(Problem details) Exact copies of the records below are required.

(Exercise data)
+-------+

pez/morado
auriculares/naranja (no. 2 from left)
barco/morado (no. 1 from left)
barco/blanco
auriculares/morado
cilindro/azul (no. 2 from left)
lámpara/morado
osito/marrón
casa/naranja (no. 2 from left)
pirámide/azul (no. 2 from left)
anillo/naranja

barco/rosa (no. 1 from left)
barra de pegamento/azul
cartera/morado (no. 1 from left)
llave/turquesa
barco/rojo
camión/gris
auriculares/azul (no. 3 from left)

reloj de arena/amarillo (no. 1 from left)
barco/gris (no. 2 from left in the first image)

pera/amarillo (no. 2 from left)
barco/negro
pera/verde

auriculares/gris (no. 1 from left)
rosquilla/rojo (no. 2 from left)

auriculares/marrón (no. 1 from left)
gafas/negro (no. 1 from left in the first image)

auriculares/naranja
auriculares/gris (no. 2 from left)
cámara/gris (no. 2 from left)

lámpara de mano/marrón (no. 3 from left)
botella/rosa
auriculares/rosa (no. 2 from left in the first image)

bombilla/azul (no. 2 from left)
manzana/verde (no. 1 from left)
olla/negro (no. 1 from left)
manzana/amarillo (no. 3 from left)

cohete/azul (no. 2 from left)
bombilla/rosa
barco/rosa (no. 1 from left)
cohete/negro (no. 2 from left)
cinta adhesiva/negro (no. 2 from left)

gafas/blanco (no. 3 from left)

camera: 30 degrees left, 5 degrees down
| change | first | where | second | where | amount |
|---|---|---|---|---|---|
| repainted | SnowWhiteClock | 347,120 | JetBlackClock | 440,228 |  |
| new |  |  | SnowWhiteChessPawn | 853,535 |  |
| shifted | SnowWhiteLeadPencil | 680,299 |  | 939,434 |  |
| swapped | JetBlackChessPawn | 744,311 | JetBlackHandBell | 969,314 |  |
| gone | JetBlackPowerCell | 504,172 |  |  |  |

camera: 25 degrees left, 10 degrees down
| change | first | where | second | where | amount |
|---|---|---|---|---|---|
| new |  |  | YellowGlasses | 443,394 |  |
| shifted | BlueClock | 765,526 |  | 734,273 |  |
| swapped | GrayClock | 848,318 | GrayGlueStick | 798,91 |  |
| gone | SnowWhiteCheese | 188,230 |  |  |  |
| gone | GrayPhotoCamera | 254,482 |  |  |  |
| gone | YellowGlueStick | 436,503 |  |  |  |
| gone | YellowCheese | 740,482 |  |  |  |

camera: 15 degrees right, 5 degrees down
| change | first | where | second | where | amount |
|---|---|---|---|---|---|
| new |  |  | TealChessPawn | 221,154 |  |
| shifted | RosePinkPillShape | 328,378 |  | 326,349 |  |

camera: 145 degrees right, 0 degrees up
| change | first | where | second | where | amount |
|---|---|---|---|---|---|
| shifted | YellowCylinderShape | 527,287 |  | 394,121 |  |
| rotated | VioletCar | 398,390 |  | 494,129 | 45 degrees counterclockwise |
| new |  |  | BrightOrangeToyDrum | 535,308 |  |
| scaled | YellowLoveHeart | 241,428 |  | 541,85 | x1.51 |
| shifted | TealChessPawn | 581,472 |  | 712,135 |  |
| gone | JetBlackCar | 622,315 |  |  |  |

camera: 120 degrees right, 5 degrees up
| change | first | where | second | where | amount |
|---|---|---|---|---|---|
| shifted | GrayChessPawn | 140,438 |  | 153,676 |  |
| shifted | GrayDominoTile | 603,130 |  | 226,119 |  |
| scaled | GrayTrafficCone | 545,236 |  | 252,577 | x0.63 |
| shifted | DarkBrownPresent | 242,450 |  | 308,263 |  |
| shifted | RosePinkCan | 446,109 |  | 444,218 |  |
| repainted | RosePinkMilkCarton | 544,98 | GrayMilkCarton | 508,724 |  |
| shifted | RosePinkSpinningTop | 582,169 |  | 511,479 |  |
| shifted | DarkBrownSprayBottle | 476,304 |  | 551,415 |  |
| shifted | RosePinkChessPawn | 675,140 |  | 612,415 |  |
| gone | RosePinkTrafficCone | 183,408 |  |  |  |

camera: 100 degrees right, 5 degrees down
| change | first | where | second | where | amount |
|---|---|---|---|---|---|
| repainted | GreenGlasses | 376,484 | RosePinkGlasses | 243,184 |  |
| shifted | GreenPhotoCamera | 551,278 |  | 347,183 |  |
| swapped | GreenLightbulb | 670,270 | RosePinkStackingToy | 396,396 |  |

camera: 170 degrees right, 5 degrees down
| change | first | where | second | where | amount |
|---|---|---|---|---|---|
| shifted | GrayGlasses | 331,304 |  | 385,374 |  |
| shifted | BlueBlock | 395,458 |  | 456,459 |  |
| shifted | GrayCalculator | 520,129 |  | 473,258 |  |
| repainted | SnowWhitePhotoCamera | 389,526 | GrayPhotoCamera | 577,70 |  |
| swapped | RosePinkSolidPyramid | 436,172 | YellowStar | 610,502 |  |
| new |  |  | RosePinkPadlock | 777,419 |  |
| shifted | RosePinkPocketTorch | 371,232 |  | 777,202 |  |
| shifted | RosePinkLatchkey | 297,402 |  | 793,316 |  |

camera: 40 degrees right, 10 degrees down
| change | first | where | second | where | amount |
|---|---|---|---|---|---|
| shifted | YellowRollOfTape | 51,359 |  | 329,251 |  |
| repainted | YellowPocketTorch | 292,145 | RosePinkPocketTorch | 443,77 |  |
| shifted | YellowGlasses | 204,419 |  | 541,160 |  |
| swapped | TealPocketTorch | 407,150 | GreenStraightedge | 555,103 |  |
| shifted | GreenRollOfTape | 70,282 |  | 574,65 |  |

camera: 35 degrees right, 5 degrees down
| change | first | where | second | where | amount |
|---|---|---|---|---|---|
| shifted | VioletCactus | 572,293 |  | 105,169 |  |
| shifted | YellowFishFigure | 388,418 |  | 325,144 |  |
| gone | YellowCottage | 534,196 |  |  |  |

+-------+

(Output)
pez/morado
auriculares/naranja (no. 2 from left)
barco/morado (no. 1 from left)
barco/blanco
auriculares/morado
cilindro/azul (no. 2 from left)
lámpara/morado
osito/marrón
casa/naranja (no. 2 from left)
pirámide/azul (no. 2 from left)
anillo/naranja

barco/rosa (no. 1 from left)
barra de pegamento/azul
cartera/morado (no. 1 from left)
llave/turquesa
barco/rojo
camión/gris
auriculares/azul (no. 3 from left)

reloj de arena/amarillo (no. 1 from left)
barco/gris (no. 2 from left in the first image)

pera/amarillo (no. 2 from left)
barco/negro
pera/verde

auriculares/gris (no. 1 from left)
rosquilla/rojo (no. 2 from left)

auriculares/marrón (no. 1 from left)
gafas/negro (no. 1 from left in the first image)

auriculares/naranja
auriculares/gris (no. 2 from left)
cámara/gris (no. 2 from left)

lámpara de mano/marrón (no. 3 from left)
botella/rosa
auriculares/rosa (no. 2 from left in the first image)

bombilla/azul (no. 2 from left)
manzana/verde (no. 1 from left)
olla/negro (no. 1 from left)
manzana/amarillo (no. 3 from left)

cohete/azul (no. 2 from left)
bombilla/rosa
barco/rosa (no. 1 from left)
cohete/negro (no. 2 from left)
cinta adhesiva/negro (no. 2 from left)

gafas/blanco (no. 3 from left)

camera: 30 degrees left, 5 degrees down
| change | first | where | second | where | amount |
|---|---|---|---|---|---|
| repainted | SnowWhiteClock | 347,120 | JetBlackClock | 440,228 |  |
| new |  |  | SnowWhiteChessPawn | 853,535 |  |
| shifted | SnowWhiteLeadPencil | 680,299 |  | 939,434 |  |
| swapped | JetBlackChessPawn | 744,311 | JetBlackHandBell | 969,314 |  |
| gone | JetBlackPowerCell | 504,172 |  |  |  |

camera: 25 degrees left, 10 degrees down
| change | first | where | second | where | amount |
|---|---|---|---|---|---|
| new |  |  | YellowGlasses | 443,394 |  |
| shifted | BlueClock | 765,526 |  | 734,273 |  |
| swapped | GrayClock | 848,318 | GrayGlueStick | 798,91 |  |
| gone | SnowWhiteCheese | 188,230 |  |  |  |
| gone | GrayPhotoCamera | 254,482 |  |  |  |
| gone | YellowGlueStick | 436,503 |  |  |  |
| gone | YellowCheese | 740,482 |  |  |  |

camera: 15 degrees right, 5 degrees down
| change | first | where | second | where | amount |
|---|---|---|---|---|---|
| new |  |  | TealChessPawn | 221,154 |  |
| shifted | RosePinkPillShape | 328,378 |  | 326,349 |  |

camera: 145 degrees right, 0 degrees up
| change | first | where | second | where | amount |
|---|---|---|---|---|---|
| shifted | YellowCylinderShape | 527,287 |  | 394,121 |  |
| rotated | VioletCar | 398,390 |  | 494,129 | 45 degrees counterclockwise |
| new |  |  | BrightOrangeToyDrum | 535,308 |  |
| scaled | YellowLoveHeart | 241,428 |  | 541,85 | x1.51 |
| shifted | TealChessPawn | 581,472 |  | 712,135 |  |
| gone | JetBlackCar | 622,315 |  |  |  |

camera: 120 degrees right, 5 degrees up
| change | first | where | second | where | amount |
|---|---|---|---|---|---|
| shifted | GrayChessPawn | 140,438 |  | 153,676 |  |
| shifted | GrayDominoTile | 603,130 |  | 226,119 |  |
| scaled | GrayTrafficCone | 545,236 |  | 252,577 | x0.63 |
| shifted | DarkBrownPresent | 242,450 |  | 308,263 |  |
| shifted | RosePinkCan | 446,109 |  | 444,218 |  |
| repainted | RosePinkMilkCarton | 544,98 | GrayMilkCarton | 508,724 |  |
| shifted | RosePinkSpinningTop | 582,169 |  | 511,479 |  |
| shifted | DarkBrownSprayBottle | 476,304 |  | 551,415 |  |
| shifted | RosePinkChessPawn | 675,140 |  | 612,415 |  |
| gone | RosePinkTrafficCone | 183,408 |  |  |  |

camera: 100 degrees right, 5 degrees down
| change | first | where | second | where | amount |
|---|---|---|---|---|---|
| repainted | GreenGlasses | 376,484 | RosePinkGlasses | 243,184 |  |
| shifted | GreenPhotoCamera | 551,278 |  | 347,183 |  |
| swapped | GreenLightbulb | 670,270 | RosePinkStackingToy | 396,396 |  |

camera: 170 degrees right, 5 degrees down
| change | first | where | second | where | amount |
|---|---|---|---|---|---|
| shifted | GrayGlasses | 331,304 |  | 385,374 |  |
| shifted | BlueBlock | 395,458 |  | 456,459 |  |
| shifted | GrayCalculator | 520,129 |  | 473,258 |  |
| repainted | SnowWhitePhotoCamera | 389,526 | GrayPhotoCamera | 577,70 |  |
| swapped | RosePinkSolidPyramid | 436,172 | YellowStar | 610,502 |  |
| new |  |  | RosePinkPadlock | 777,419 |  |
| shifted | RosePinkPocketTorch | 371,232 |  | 777,202 |  |
| shifted | RosePinkLatchkey | 297,402 |  | 793,316 |  |

camera: 40 degrees right, 10 degrees down
| change | first | where | second | where | amount |
|---|---|---|---|---|---|
| shifted | YellowRollOfTape | 51,359 |  | 329,251 |  |
| repainted | YellowPocketTorch | 292,145 | RosePinkPocketTorch | 443,77 |  |
| shifted | YellowGlasses | 204,419 |  | 541,160 |  |
| swapped | TealPocketTorch | 407,150 | GreenStraightedge | 555,103 |  |
| shifted | GreenRollOfTape | 70,282 |  | 574,65 |  |

camera: 35 degrees right, 5 degrees down
| change | first | where | second | where | amount |
|---|---|---|---|---|---|
| shifted | VioletCactus | 572,293 |  | 105,169 |  |
| shifted | YellowFishFigure | 388,418 |  | 325,144 |  |
| gone | YellowCottage | 534,196 |  |  |  |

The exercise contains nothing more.